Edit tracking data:
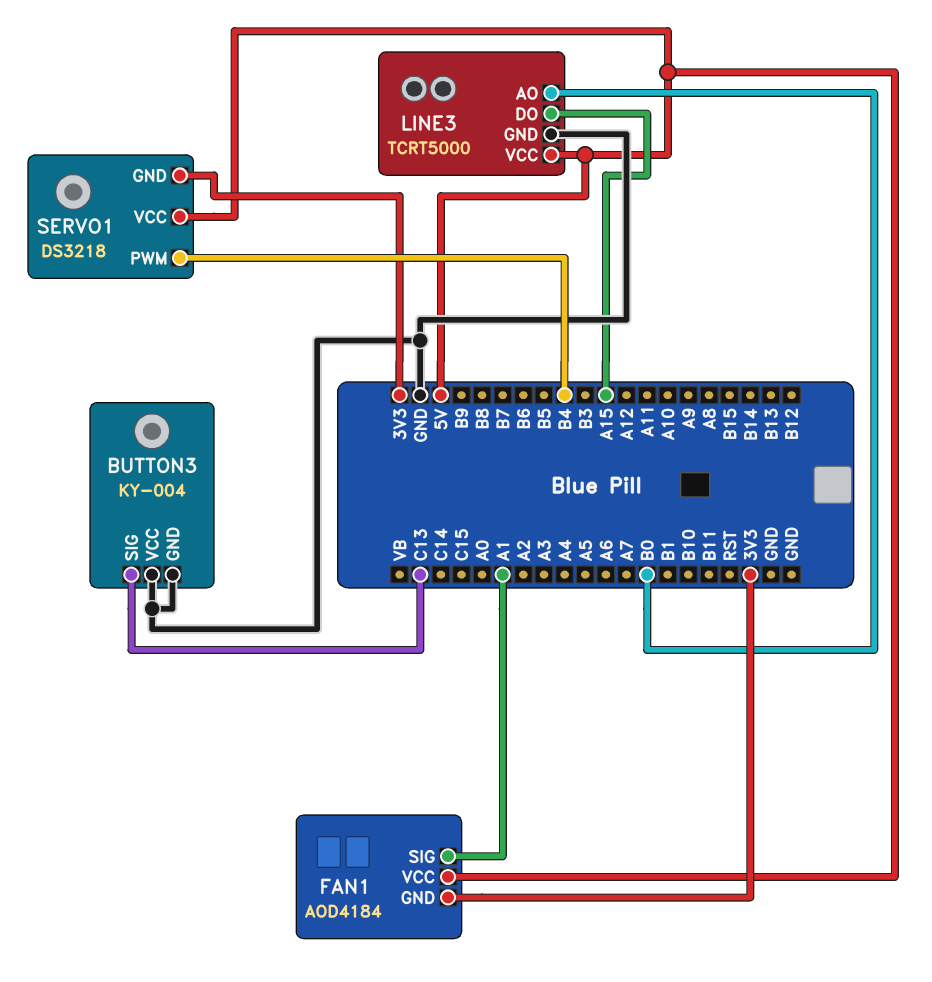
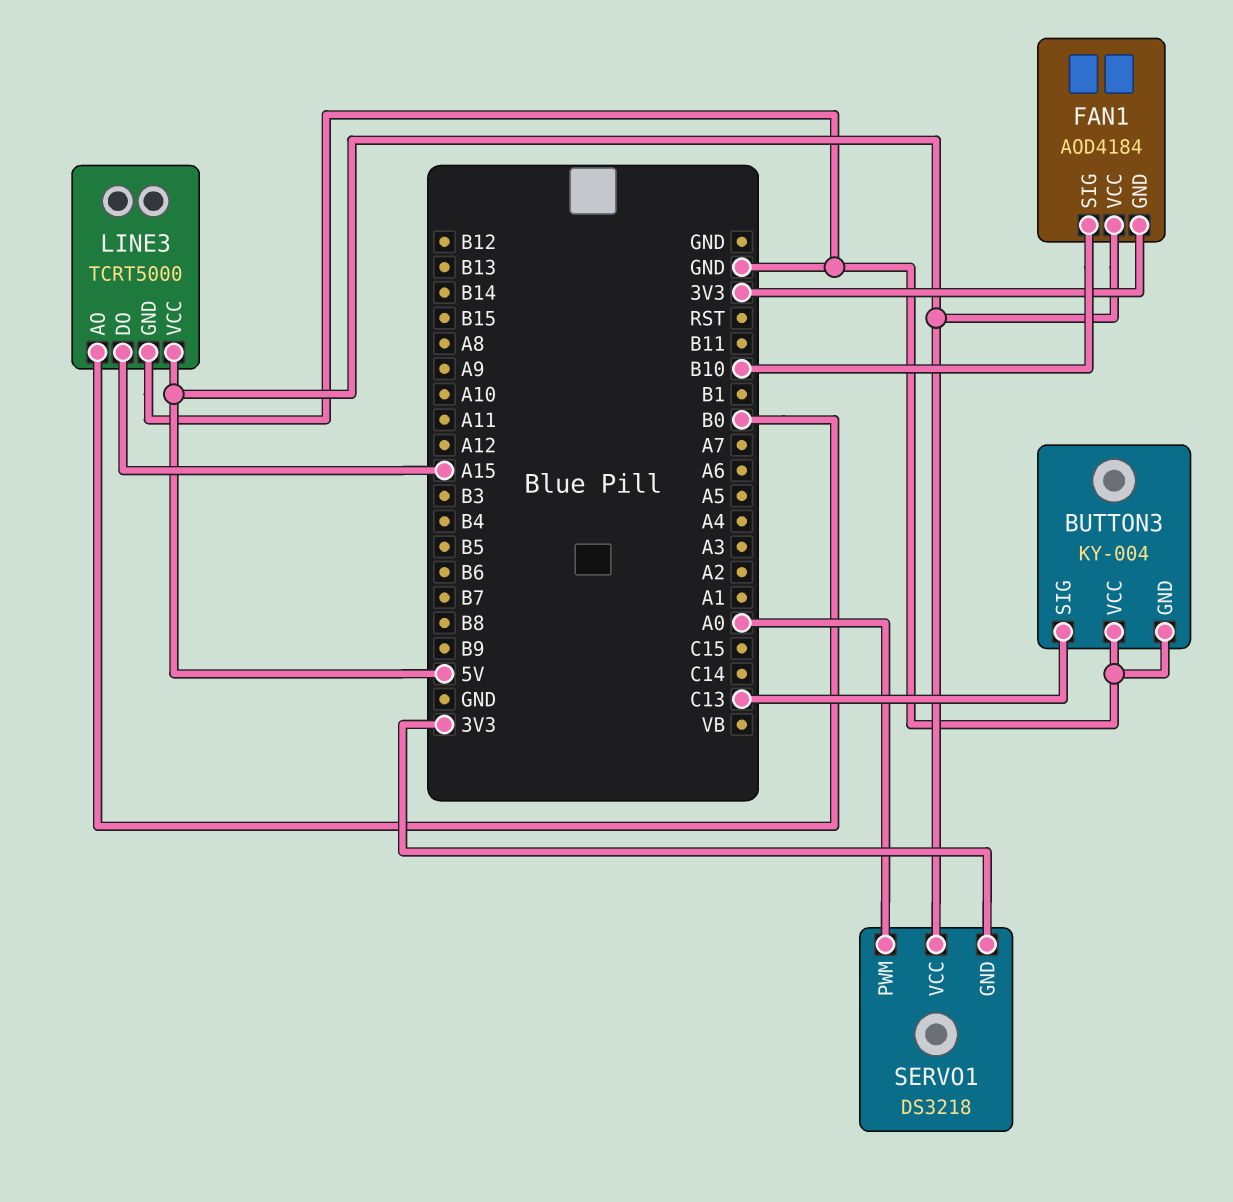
FAN1 pin SIG: A1 -> B10
SERVO1 pin PWM: B4 -> A0

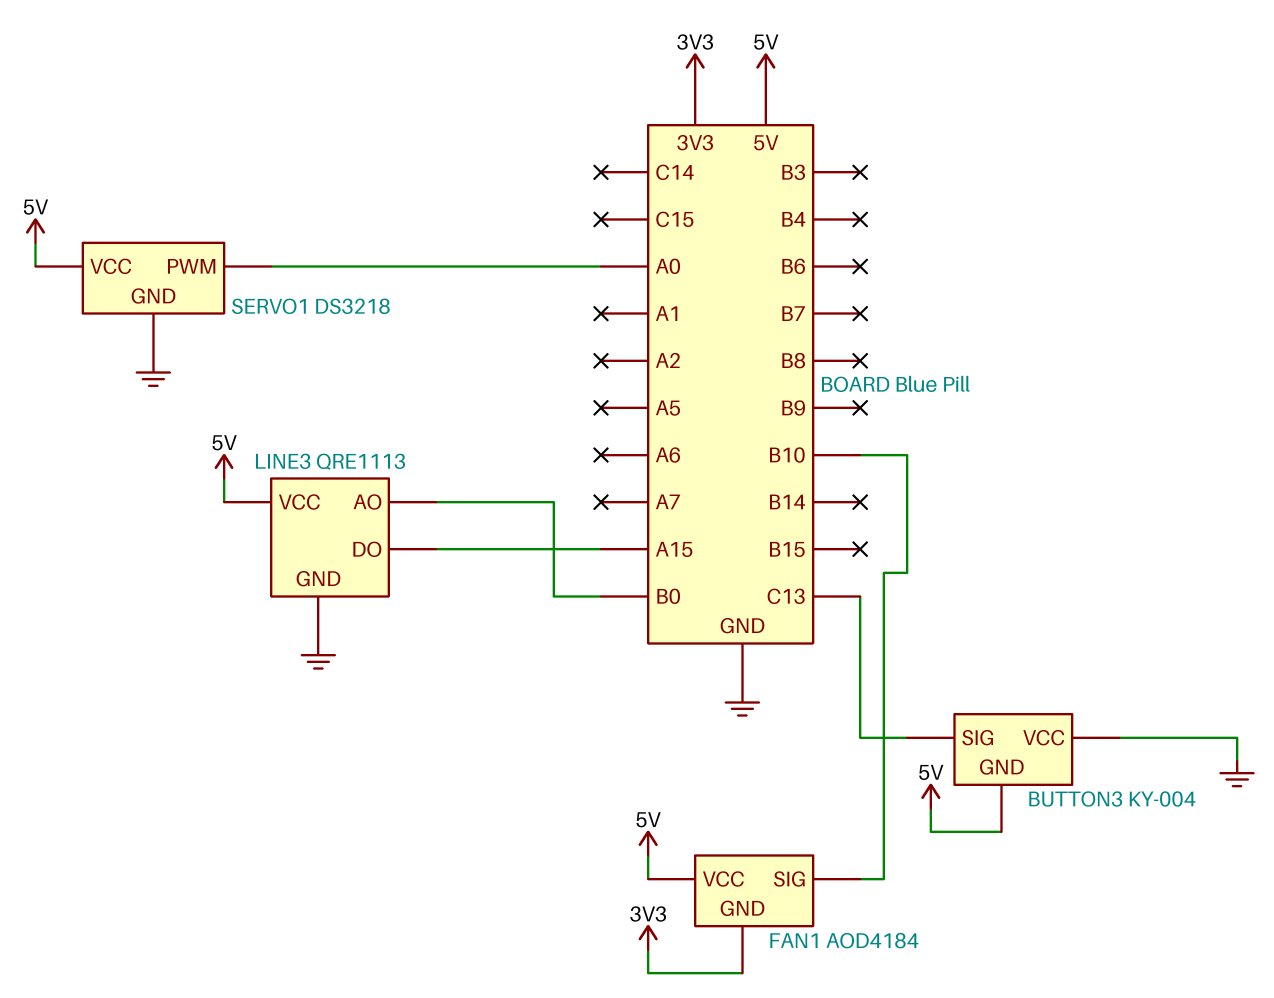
BUTTON3 pin GND: GND -> 5V
LINE3: TCRT5000 -> QRE1113
SERVO1 pin GND: 3V3 -> GND

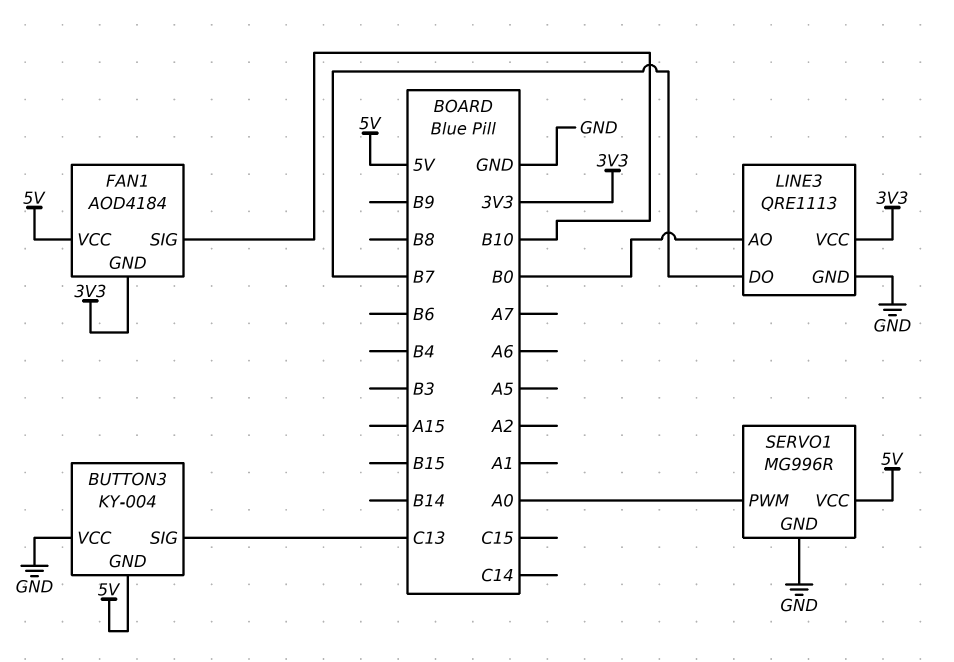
LINE3 pin DO: A15 -> B7
LINE3 pin VCC: 5V -> 3V3
SERVO1: DS3218 -> MG996R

INSTRUCTIONS TO FOLLOW:
Write out all the entries again, word for word, and print no images.

PROBLEM SOLUTION:
FAN1 pin SIG: A1 -> B10
SERVO1 pin PWM: B4 -> A0

BUTTON3 pin GND: GND -> 5V
LINE3: TCRT5000 -> QRE1113
SERVO1 pin GND: 3V3 -> GND

LINE3 pin DO: A15 -> B7
LINE3 pin VCC: 5V -> 3V3
SERVO1: DS3218 -> MG996R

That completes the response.